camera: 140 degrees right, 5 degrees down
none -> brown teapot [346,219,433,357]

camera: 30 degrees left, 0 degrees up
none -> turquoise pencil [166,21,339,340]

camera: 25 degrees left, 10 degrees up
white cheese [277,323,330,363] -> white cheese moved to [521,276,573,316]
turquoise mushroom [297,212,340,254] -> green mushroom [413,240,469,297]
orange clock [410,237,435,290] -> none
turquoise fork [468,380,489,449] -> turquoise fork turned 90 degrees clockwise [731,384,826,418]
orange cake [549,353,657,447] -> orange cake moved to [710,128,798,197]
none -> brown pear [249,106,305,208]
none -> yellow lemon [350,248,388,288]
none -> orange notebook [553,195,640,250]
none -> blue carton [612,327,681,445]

━━━━━━━━

▶ Task directions:
Supply the entire listing above again, word for word.

▶ Answer below:
camera: 140 degrees right, 5 degrees down
none -> brown teapot [346,219,433,357]

camera: 30 degrees left, 0 degrees up
none -> turquoise pencil [166,21,339,340]

camera: 25 degrees left, 10 degrees up
white cheese [277,323,330,363] -> white cheese moved to [521,276,573,316]
turquoise mushroom [297,212,340,254] -> green mushroom [413,240,469,297]
orange clock [410,237,435,290] -> none
turquoise fork [468,380,489,449] -> turquoise fork turned 90 degrees clockwise [731,384,826,418]
orange cake [549,353,657,447] -> orange cake moved to [710,128,798,197]
none -> brown pear [249,106,305,208]
none -> yellow lemon [350,248,388,288]
none -> orange notebook [553,195,640,250]
none -> blue carton [612,327,681,445]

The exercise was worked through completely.